* [Exercise description]:
The entries below contain pictures. Write out only the lines from the line with "(781, 286) = (552, 259): green" up to and including the line with "(587, 577) = (754, 412): blue mouse -> none", exactly, without them.

* [Data provided]:
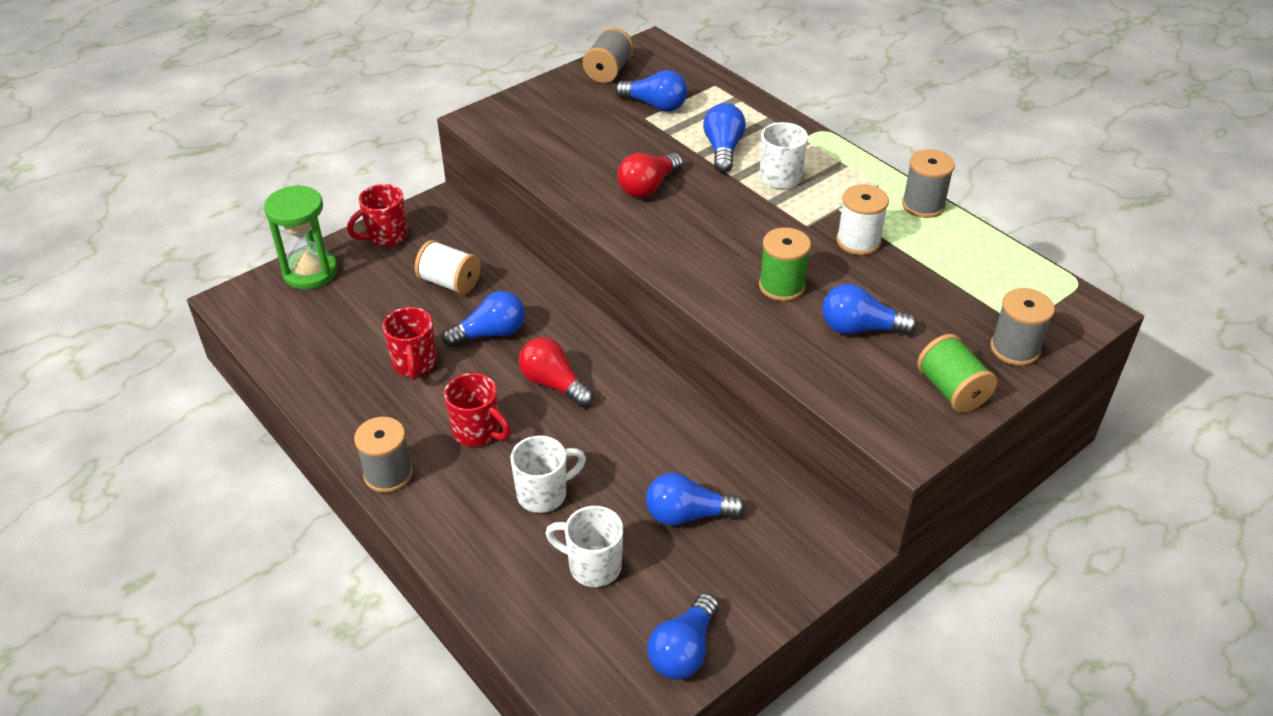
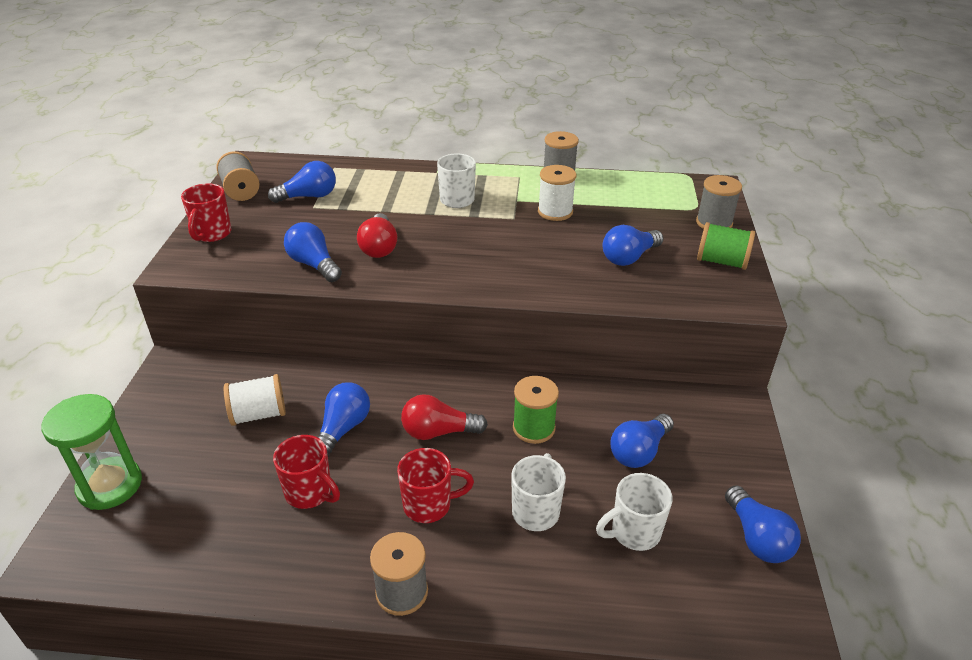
camera: 45 degrees left, 5 degrees down
(386, 236) = (151, 414): red mug -> red mug (212, 234)
(723, 150) = (396, 201): blue light bulb -> blue light bulb (314, 265)
(781, 286) = (552, 259): green spool -> green spool (534, 428)

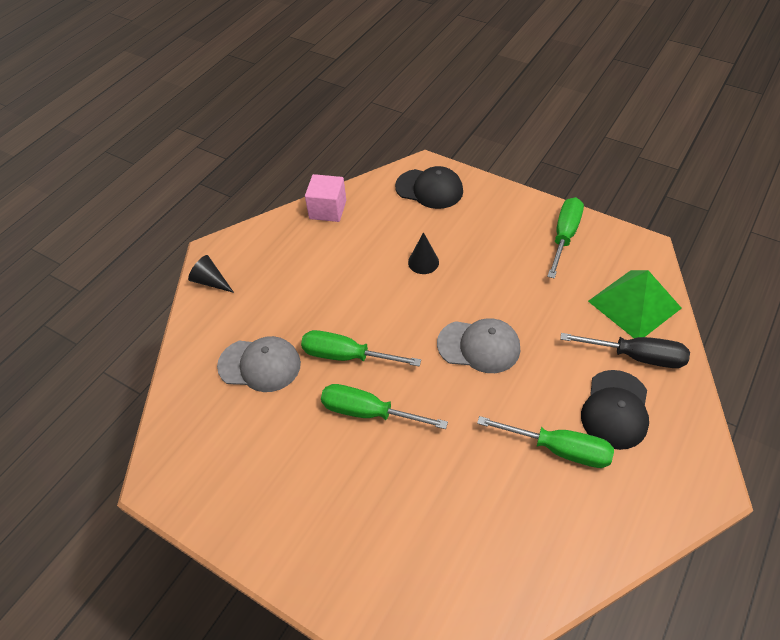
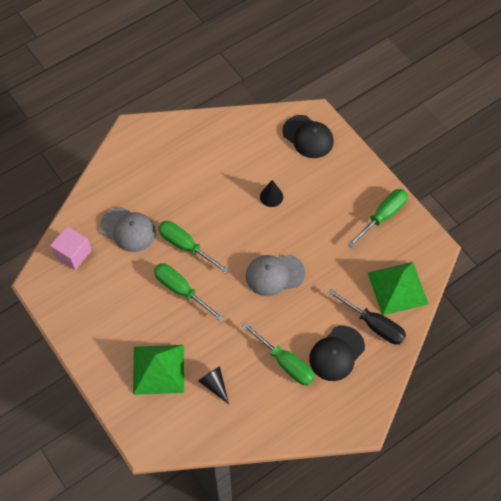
camera: 20 degrees right, 10 degrees up
(210, 281) = (121, 153): black cone -> black cone (214, 384)
(327, 210) = (226, 126): pink cube -> pink cube (73, 254)
(391, 533) = (158, 369): none -> green pyramid
(479, 346) = (274, 275): grey cap -> grey cap turned 135 degrees clockwise

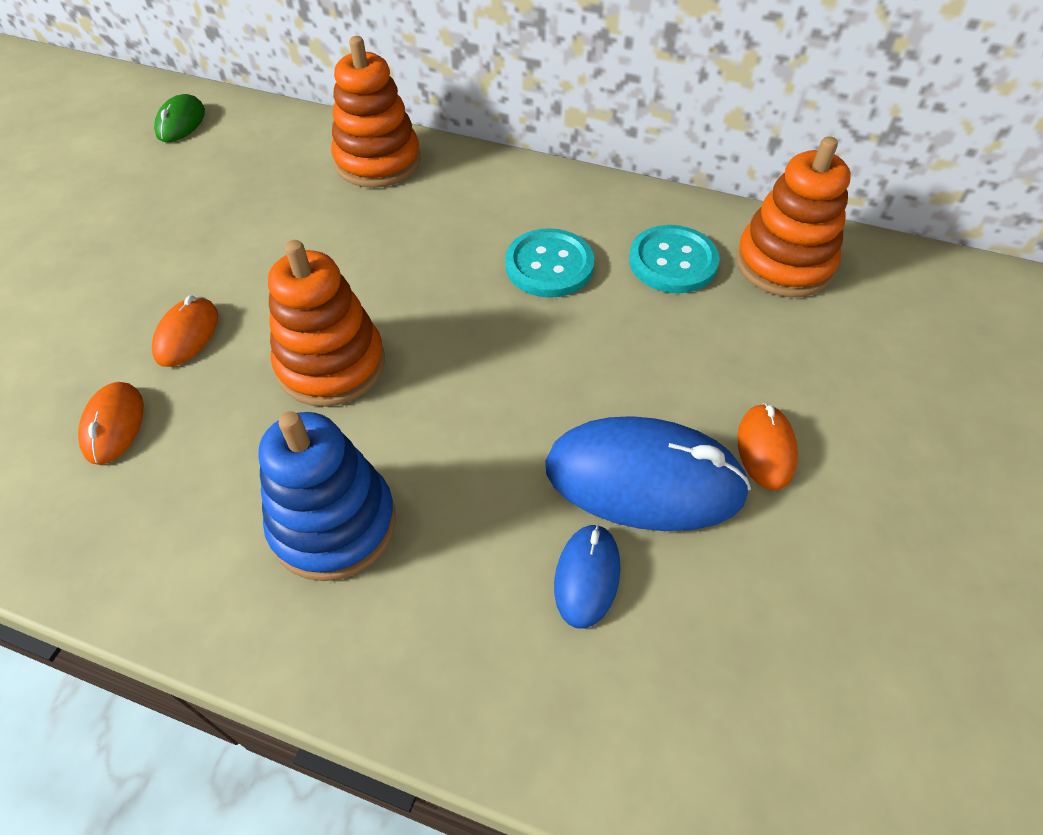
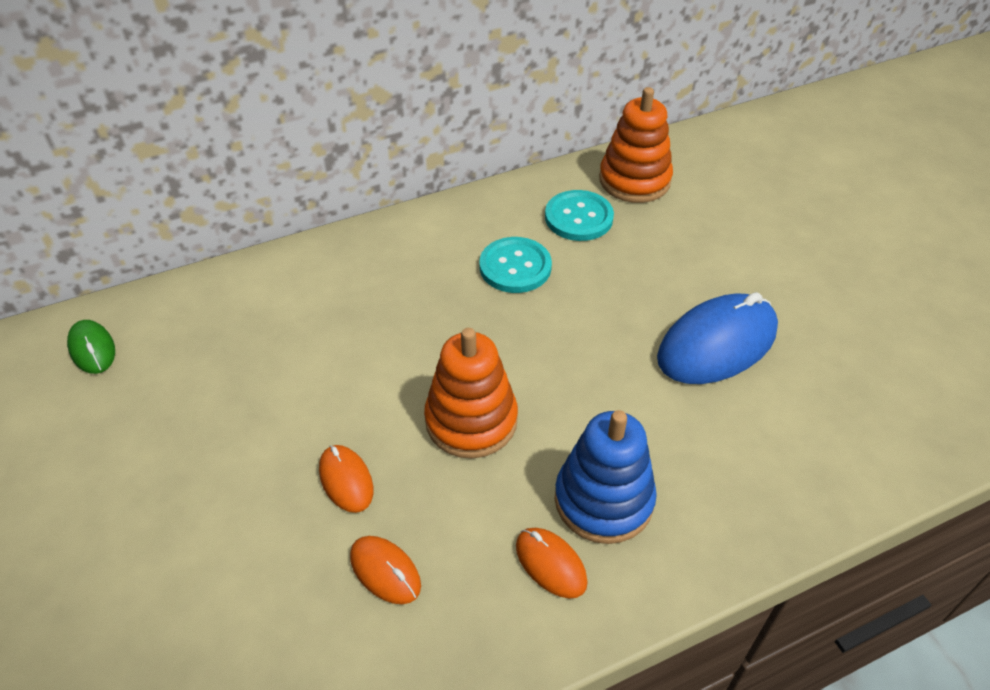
camera: 45 degrees left, 5 degrees down
(378, 161) = (306, 275): orange stacking toy -> none
(587, 577) = (754, 412): blue mouse -> none
(765, 449) = (747, 285): orange mouse -> orange mouse (550, 564)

* [Solved problem]:
(781, 286) = (552, 259): green spool -> green spool (534, 428)

camera: 20 degrees right, 10 degrees up
(210, 281) = (121, 153): black cone -> black cone (214, 384)
(327, 210) = (226, 126): pink cube -> pink cube (73, 254)
(391, 533) = (158, 369): none -> green pyramid
(479, 346) = (274, 275): grey cap -> grey cap turned 135 degrees clockwise

camera: 45 degrees left, 5 degrees down
(378, 161) = (306, 275): orange stacking toy -> none
(587, 577) = (754, 412): blue mouse -> none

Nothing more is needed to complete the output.